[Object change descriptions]
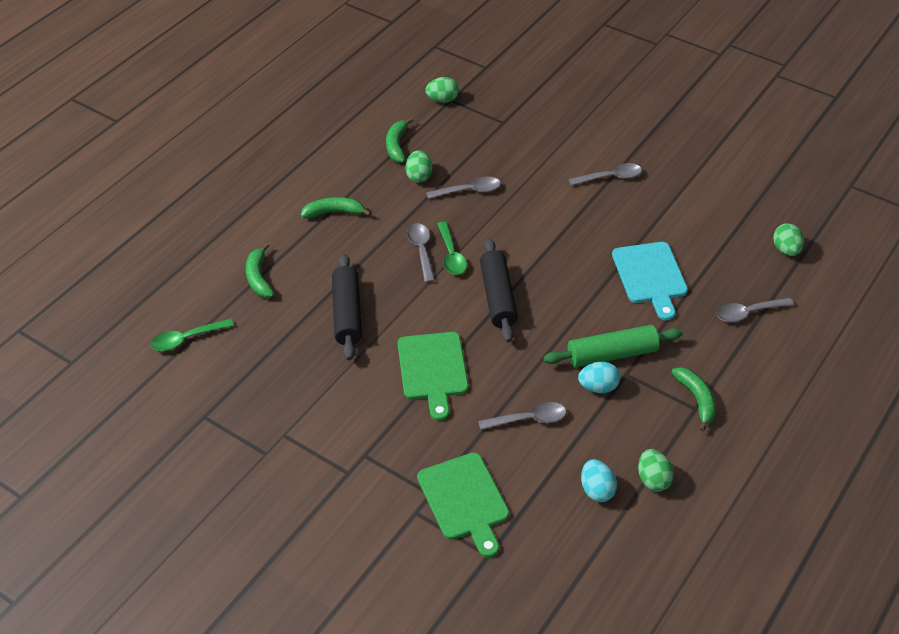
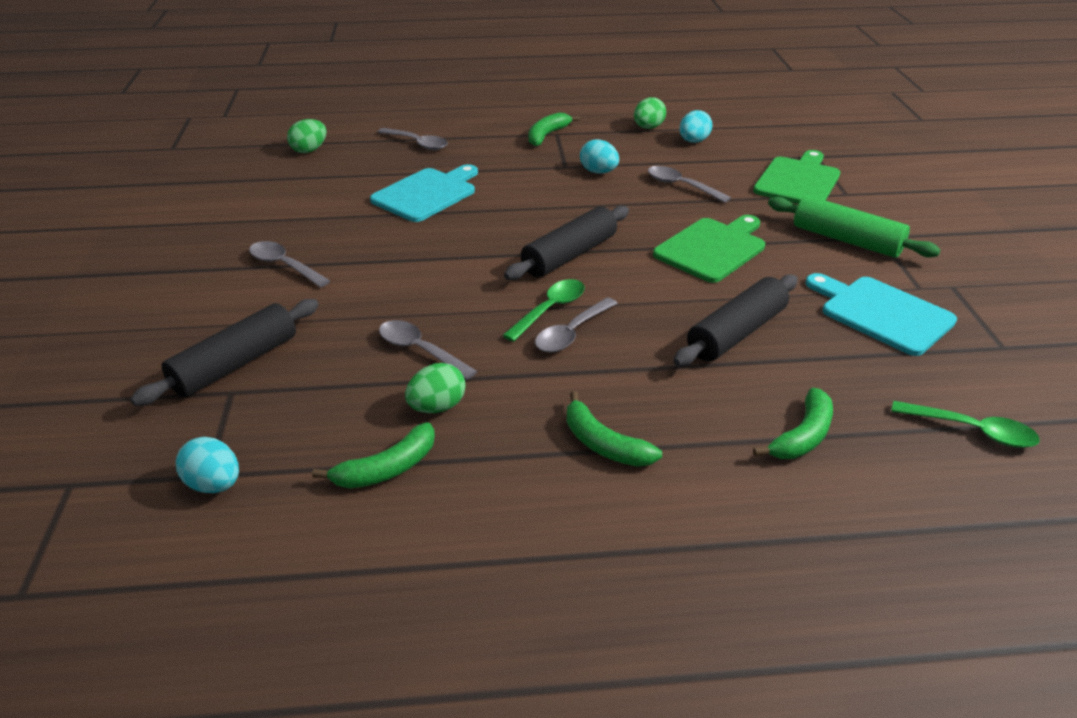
camera: 130 degrees left, 10 degrees down
green egg [426,77,459,103] -> turquoise egg [176,437,239,493]
green rolling pin [543,325,683,367] -> green rolling pin moved to [768,196,940,258]
none -> black rolling pin [130,299,319,406]
none -> turquoise cutting board [806,273,957,356]

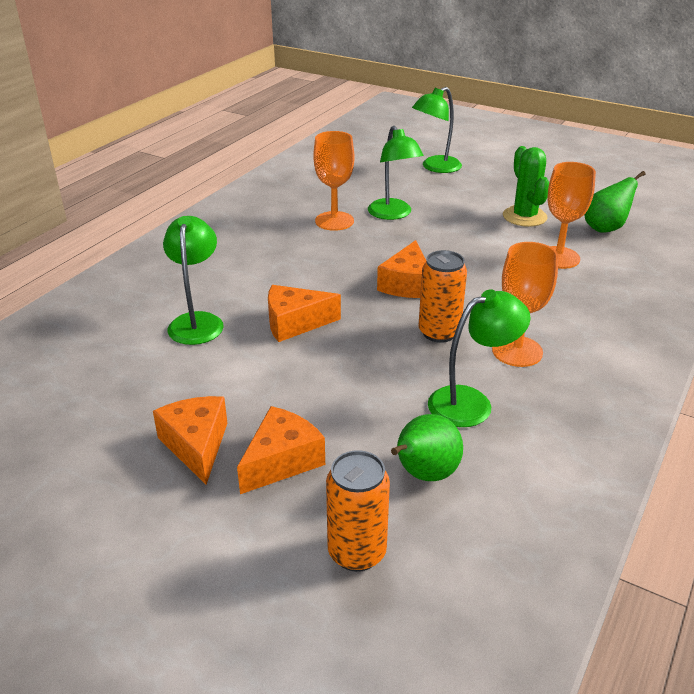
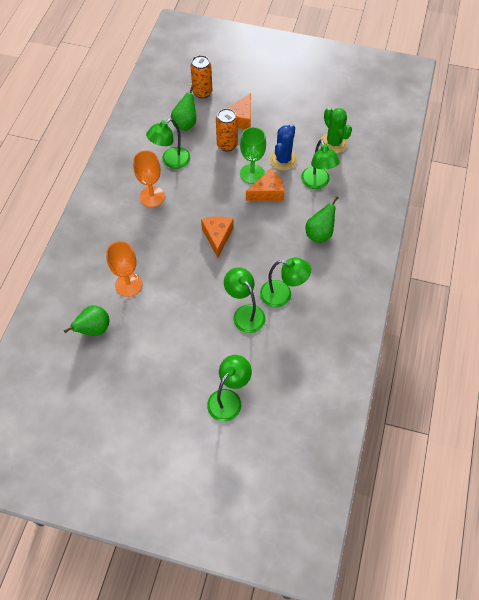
camera: 165 degrees right, 25 degrees up
orange cheese [153,396,227,485] -> none
orange goblet [314,131,354,231] -> green lamp [260,258,311,308]
orange can [419,250,467,343] -> orange can moved to [216,108,238,152]
green cactus [503,146,549,227] -> green cactus moved to [321,107,352,153]
none -> green goblet [240,127,266,184]
none -> blue cactus [270,124,297,171]
none -> green pear [305,196,339,243]

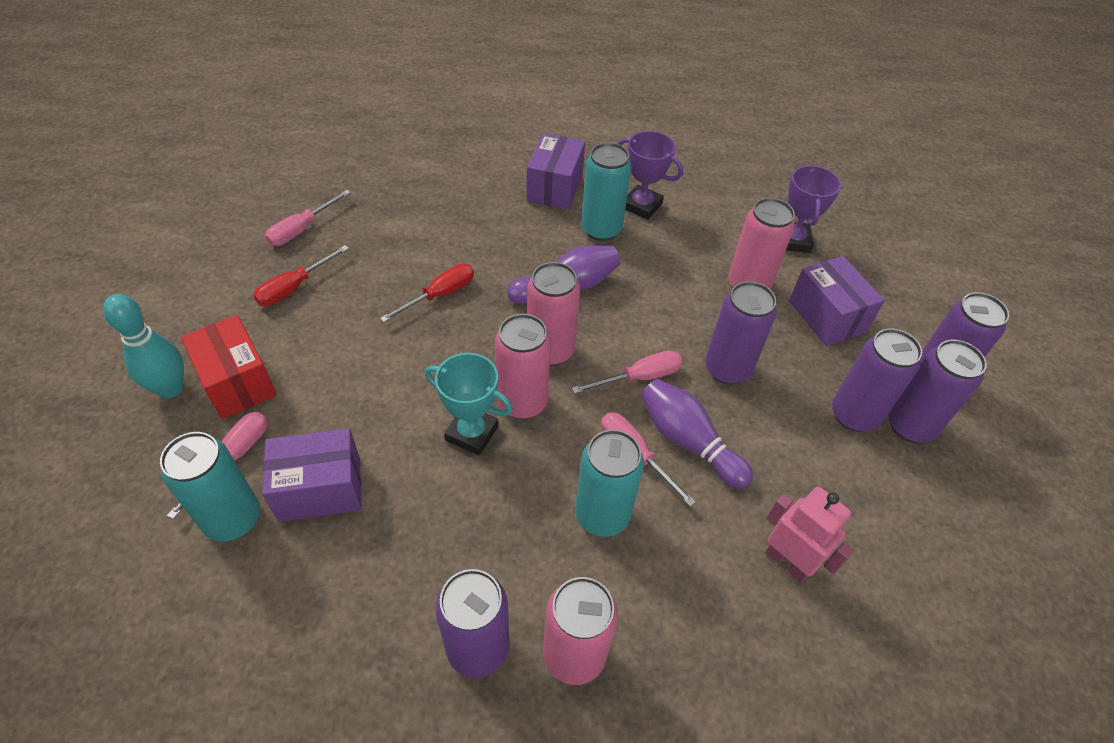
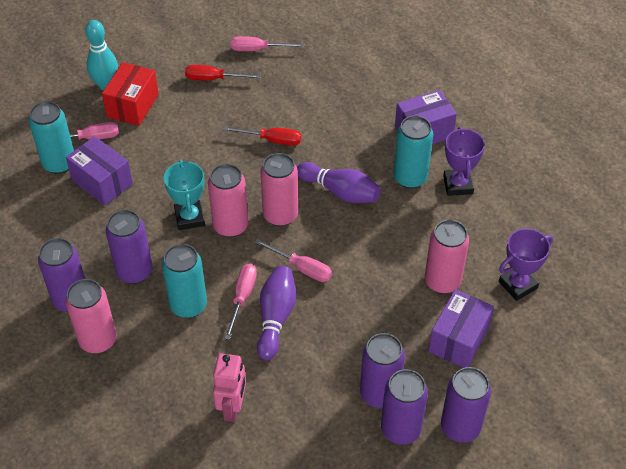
camera: 55 degrees right, 0 degrees up
purple can [705,281,777,385] -> purple can moved to [106,210,153,284]

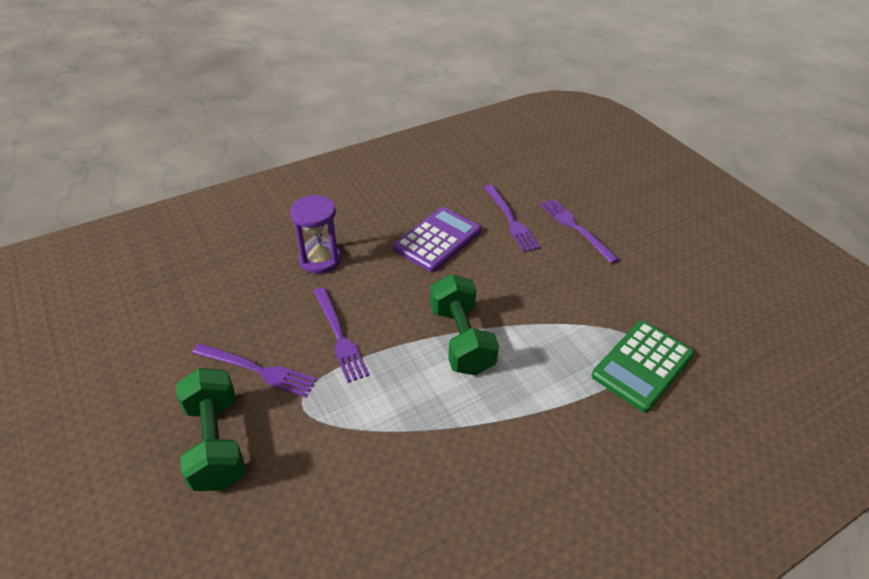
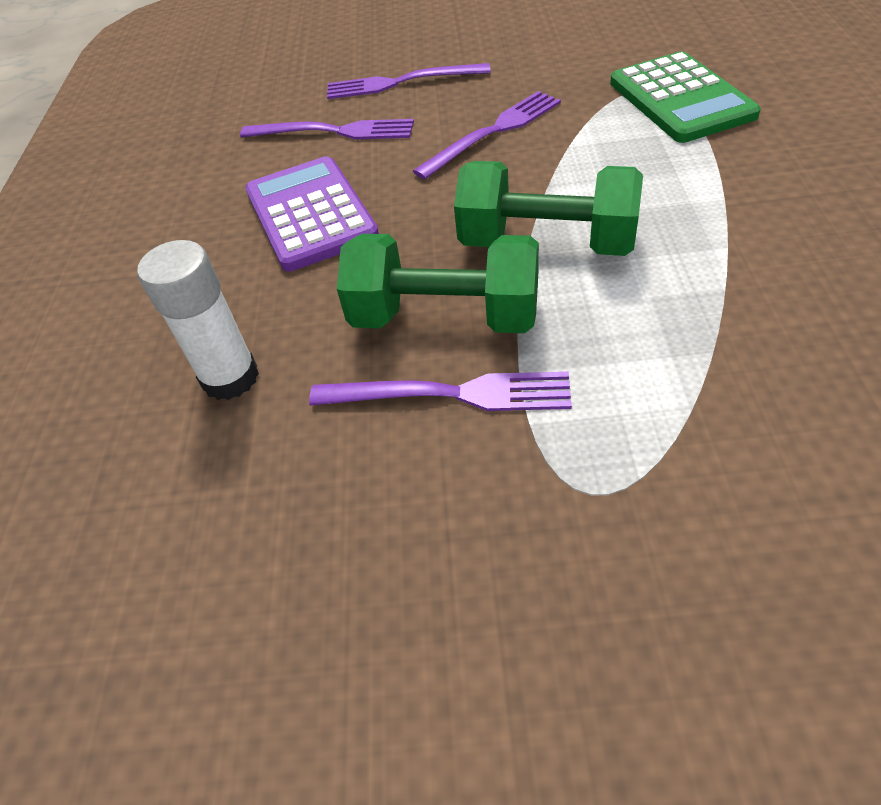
camera: 55 degrees left, 5 degrees up
green dumbbell [176,368,245,491] -> green dumbbell moved to [337,234,539,333]
purple fork [192,343,317,397] -> purple fork moved to [413,91,561,179]
purple hourglass [290,195,341,274] -> white glue stick [138,240,259,400]

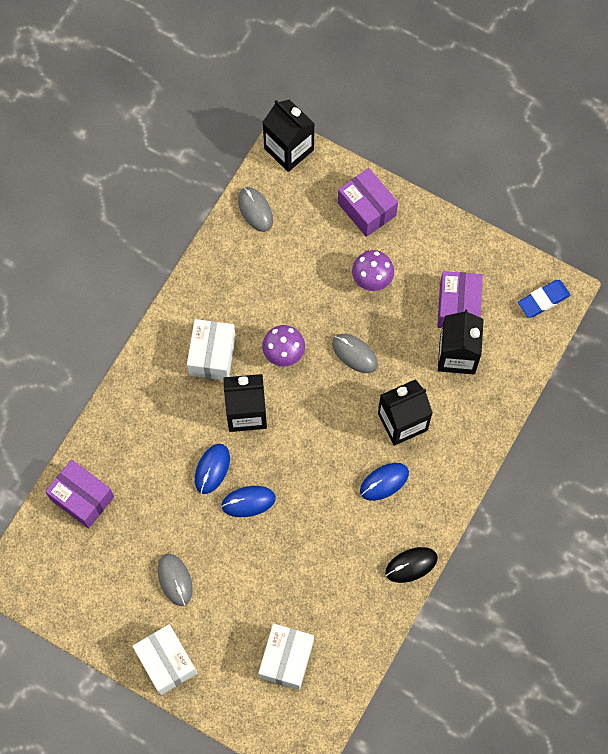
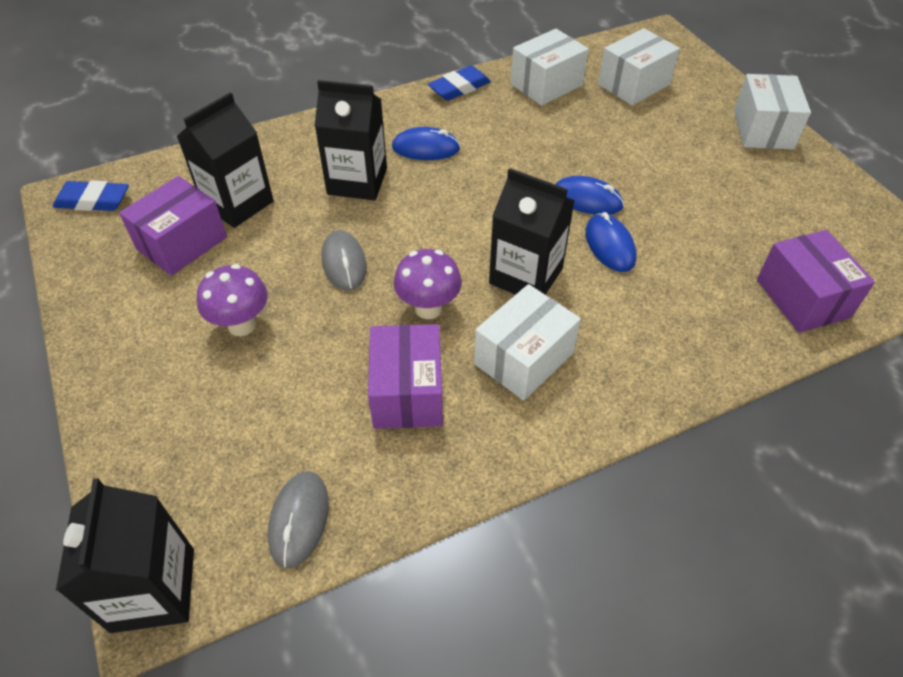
camera: 145 degrees left, 20 degrees down
grey mouse [158,553,193,606] -> none
blue mouse [195,444,230,494] -> blue mouse turned 75 degrees counterclockwise [585,212,637,272]
purple box [338,168,398,237] -> purple box moved to [368,324,443,429]
black mouse [385,547,438,583] -> blue eraser [428,66,491,101]
none -> white box [511,29,589,106]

--- What you need to do ---
From the records above, output only the lines starting at the one containing "orange can [419,250,467,343]" and ending at the one containing "purple fork [192,343,317,397]", word for word. Pictures stay out.

--- Response area ---
orange can [419,250,467,343] -> orange can moved to [216,108,238,152]
green cactus [503,146,549,227] -> green cactus moved to [321,107,352,153]
none -> green goblet [240,127,266,184]
none -> blue cactus [270,124,297,171]
none -> green pear [305,196,339,243]

camera: 55 degrees right, 0 degrees up
purple can [705,281,777,385] -> purple can moved to [106,210,153,284]

camera: 55 degrees left, 5 degrees up
green dumbbell [176,368,245,491] -> green dumbbell moved to [337,234,539,333]
purple fork [192,343,317,397] -> purple fork moved to [413,91,561,179]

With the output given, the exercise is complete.